(Image sets with object changes)
[Start of section]
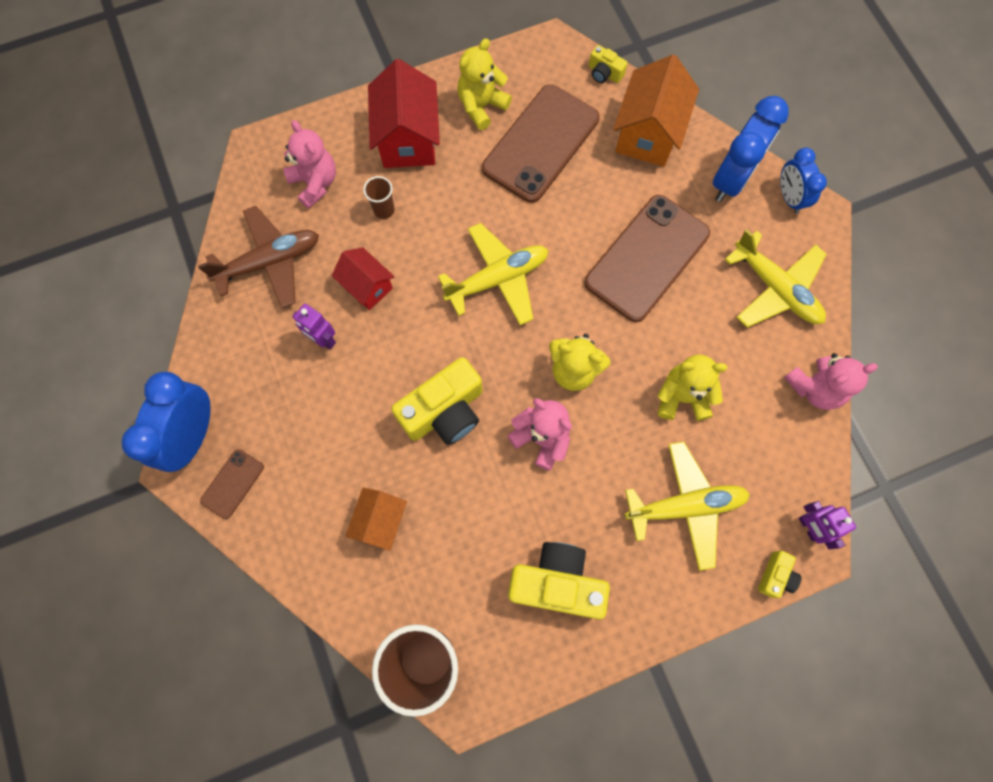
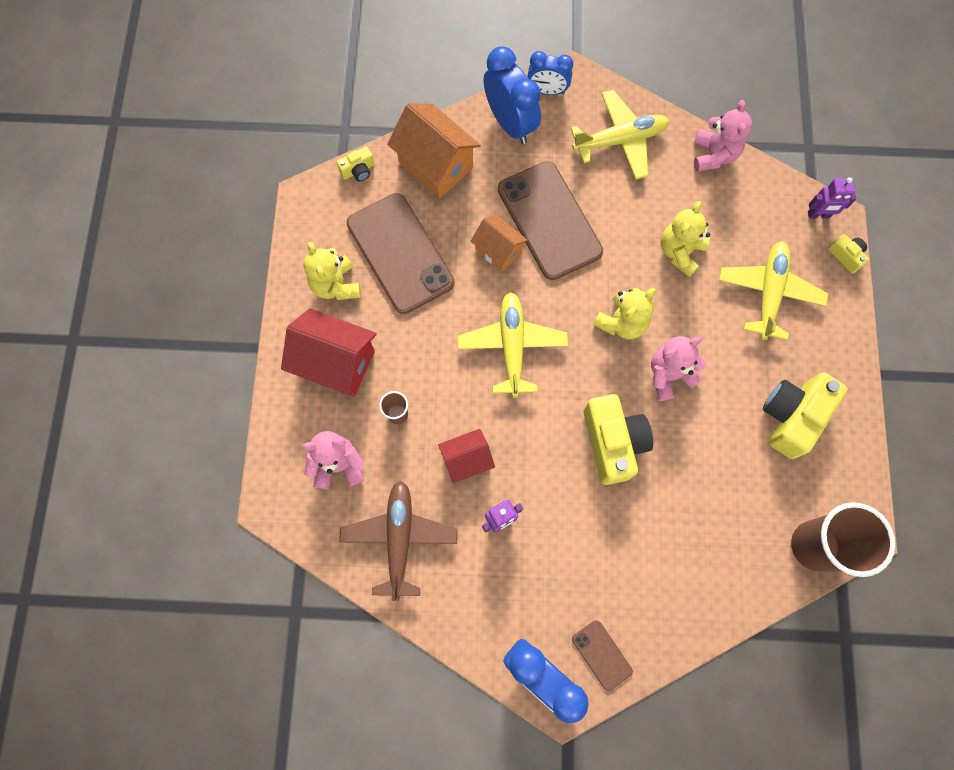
camera: 65 degrees left, 0 degrees up
orange house [345,488,407,551] -> orange house moved to [471,215,527,272]

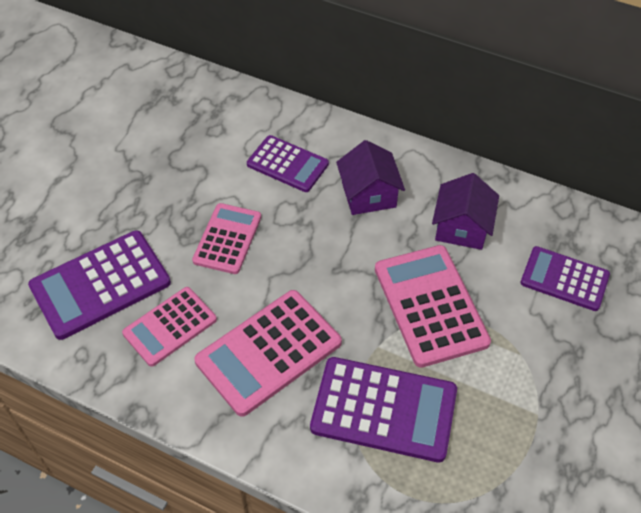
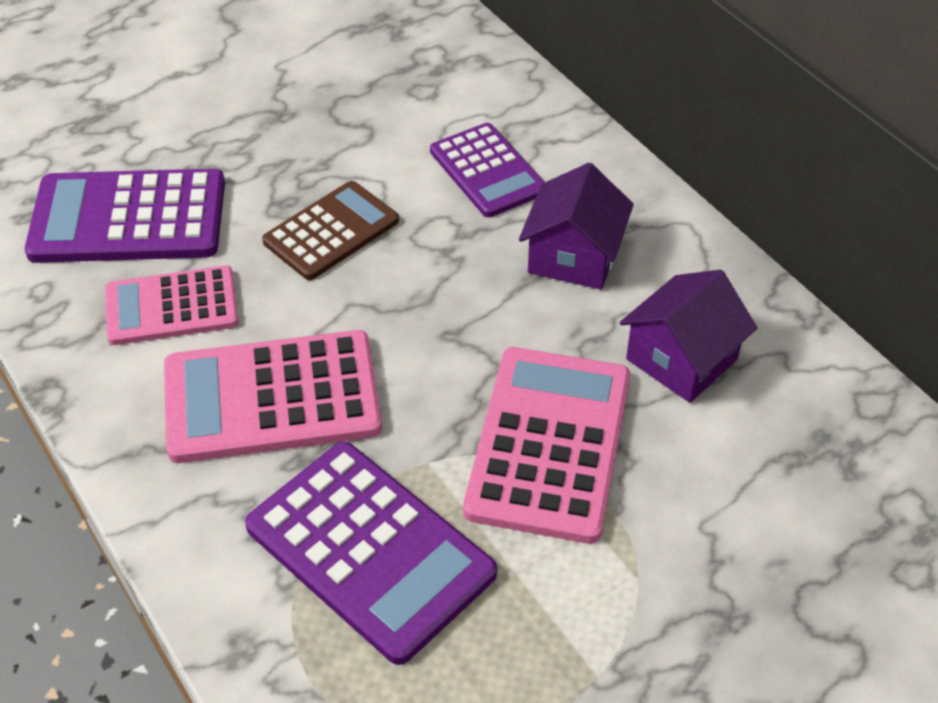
camera: 30 degrees right, 5 degrees down
pink calculator [192,203,261,274] -> brown calculator [262,181,399,280]
purple calculator [520,246,610,311] -> none

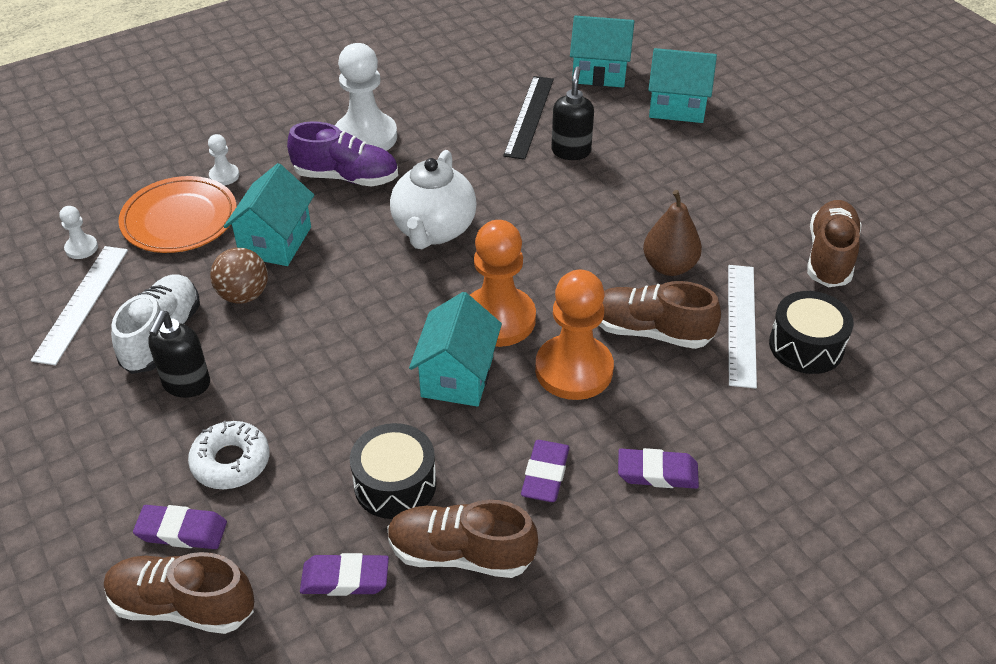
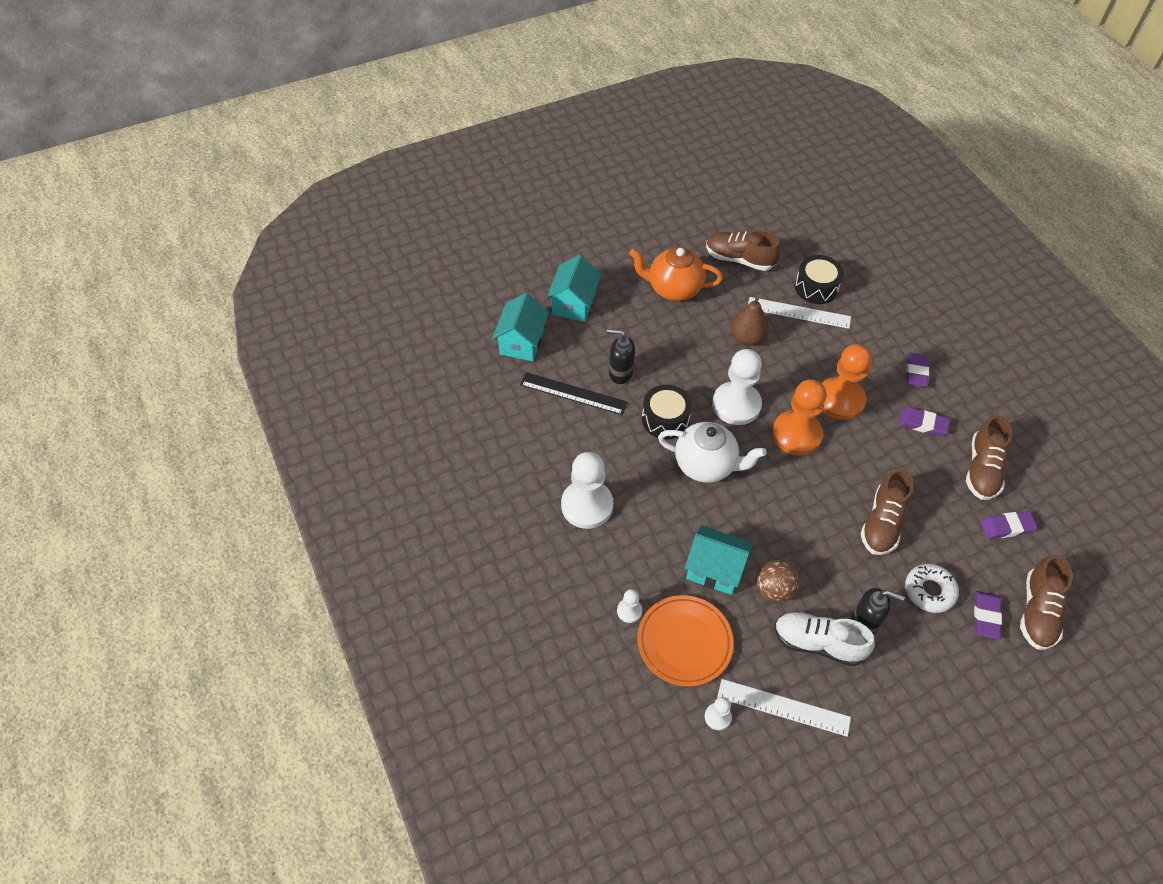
camera: 85 degrees left, 10 degrees up
purple shoe [287,121,398,187] -> none
purple eraser [300,553,389,596] -> purple eraser turned 75 degrees clockwise [980,511,1038,539]
black drum [350,423,436,519] -> black drum moved to [642,385,692,439]
turquoise house [409,292,502,406] -> none
brown shoe [599,281,721,349] -> brown shoe moved to [861,469,914,555]
none -> orange teapot [629,247,723,301]
none -> white pawn [712,349,762,425]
[End of section]
▶ _Required action_:
Leaving out the pictures, output each line above exactly as it is.

▶ _Exercise answer_:
camera: 65 degrees left, 0 degrees up
orange house [345,488,407,551] -> orange house moved to [471,215,527,272]

camera: 30 degrees right, 5 degrees down
pink calculator [192,203,261,274] -> brown calculator [262,181,399,280]
purple calculator [520,246,610,311] -> none

camera: 85 degrees left, 10 degrees up
purple shoe [287,121,398,187] -> none
purple eraser [300,553,389,596] -> purple eraser turned 75 degrees clockwise [980,511,1038,539]
black drum [350,423,436,519] -> black drum moved to [642,385,692,439]
turquoise house [409,292,502,406] -> none
brown shoe [599,281,721,349] -> brown shoe moved to [861,469,914,555]
none -> orange teapot [629,247,723,301]
none -> white pawn [712,349,762,425]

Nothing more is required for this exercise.